WORK INSTRUCTIONS: Say the number of lines in the records below that hold the word "spinning", and only that number.

RECORDS TO USE:
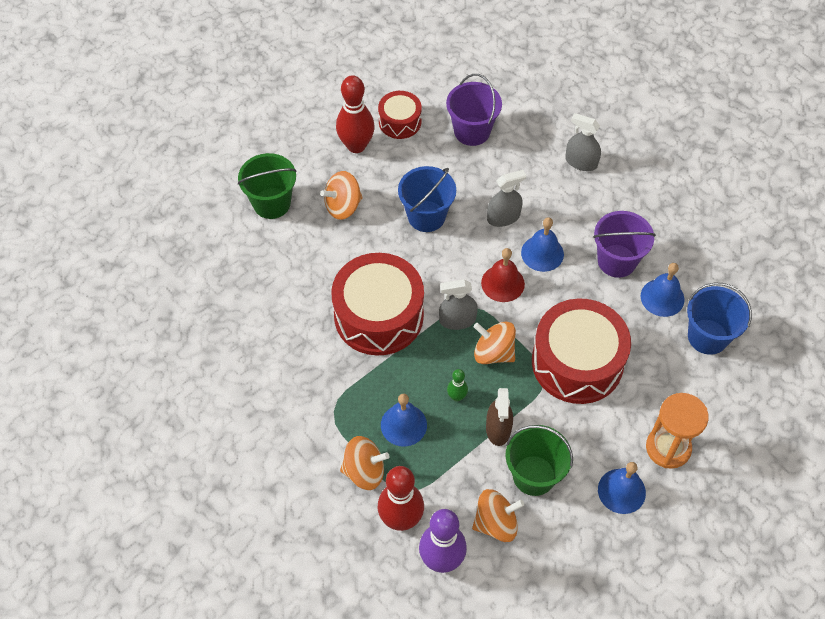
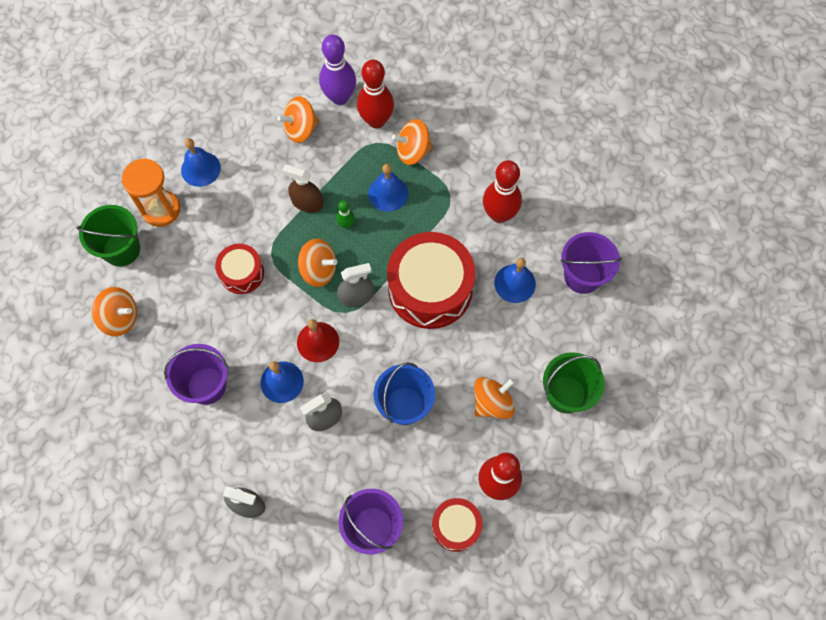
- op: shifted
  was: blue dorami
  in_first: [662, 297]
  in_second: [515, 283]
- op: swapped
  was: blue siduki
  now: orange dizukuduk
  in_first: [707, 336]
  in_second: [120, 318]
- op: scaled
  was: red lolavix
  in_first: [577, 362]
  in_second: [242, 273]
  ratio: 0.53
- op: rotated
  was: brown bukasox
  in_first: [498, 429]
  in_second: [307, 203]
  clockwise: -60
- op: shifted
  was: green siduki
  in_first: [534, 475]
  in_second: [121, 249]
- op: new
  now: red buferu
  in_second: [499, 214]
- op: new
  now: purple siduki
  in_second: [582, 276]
...
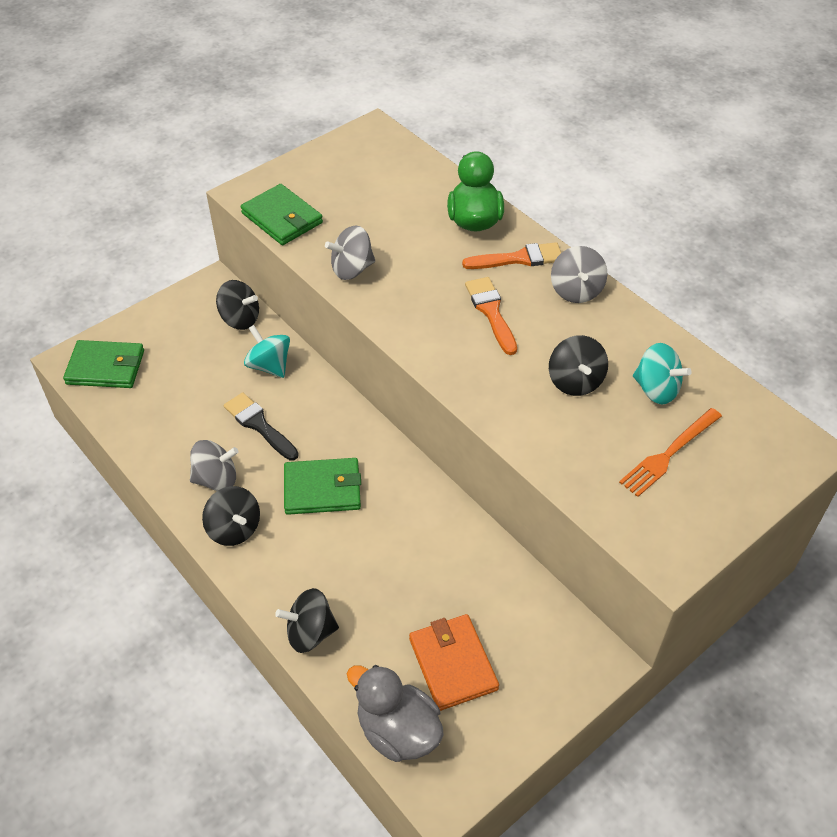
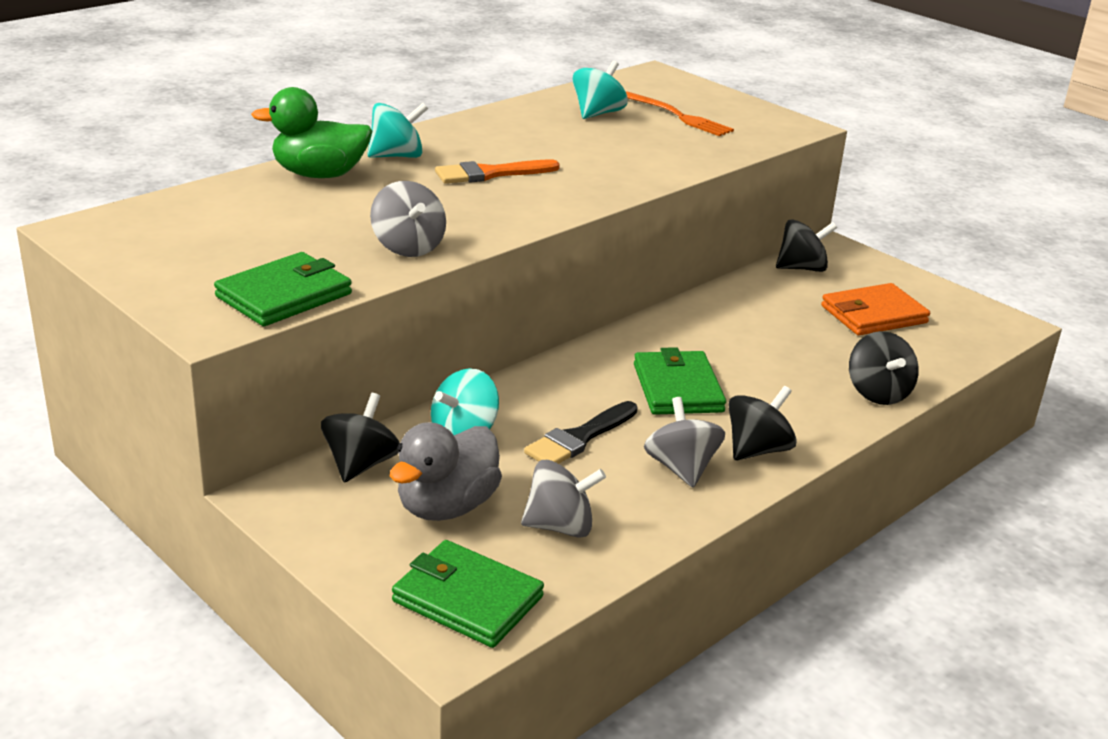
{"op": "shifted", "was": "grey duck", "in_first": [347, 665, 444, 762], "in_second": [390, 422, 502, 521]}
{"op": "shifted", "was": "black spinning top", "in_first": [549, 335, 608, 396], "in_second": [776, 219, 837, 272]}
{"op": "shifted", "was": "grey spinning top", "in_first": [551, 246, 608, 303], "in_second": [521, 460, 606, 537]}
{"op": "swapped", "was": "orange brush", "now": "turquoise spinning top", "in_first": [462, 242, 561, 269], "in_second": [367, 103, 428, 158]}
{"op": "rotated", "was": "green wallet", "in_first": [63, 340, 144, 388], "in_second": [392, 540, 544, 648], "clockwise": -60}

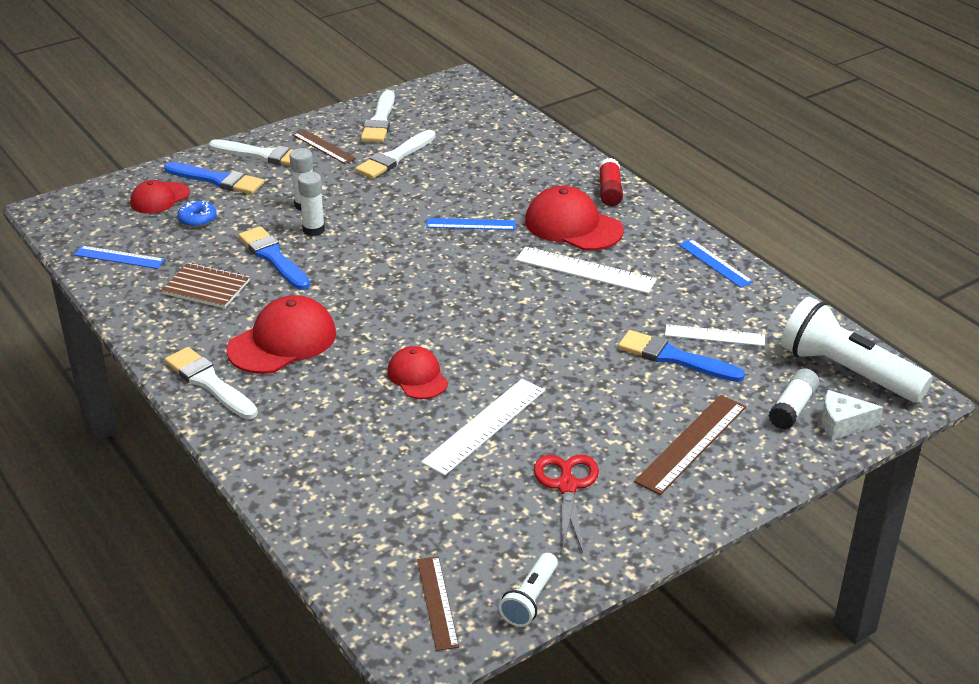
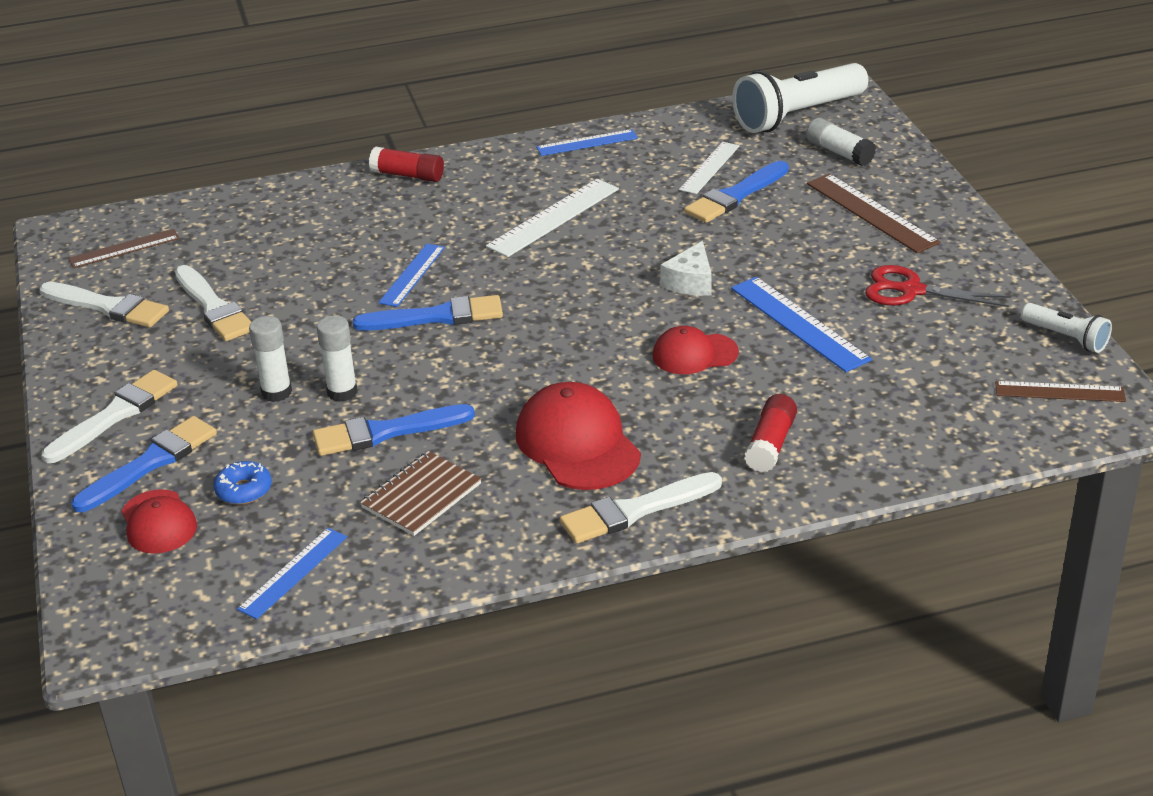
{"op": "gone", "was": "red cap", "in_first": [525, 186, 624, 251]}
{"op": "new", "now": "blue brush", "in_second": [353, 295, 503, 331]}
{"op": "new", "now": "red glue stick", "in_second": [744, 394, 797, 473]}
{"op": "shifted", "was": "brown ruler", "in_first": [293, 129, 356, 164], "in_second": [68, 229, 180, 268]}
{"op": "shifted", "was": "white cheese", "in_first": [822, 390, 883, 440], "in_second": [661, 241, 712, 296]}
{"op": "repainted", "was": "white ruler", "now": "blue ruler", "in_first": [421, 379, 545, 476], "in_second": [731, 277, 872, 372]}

RESULT: 3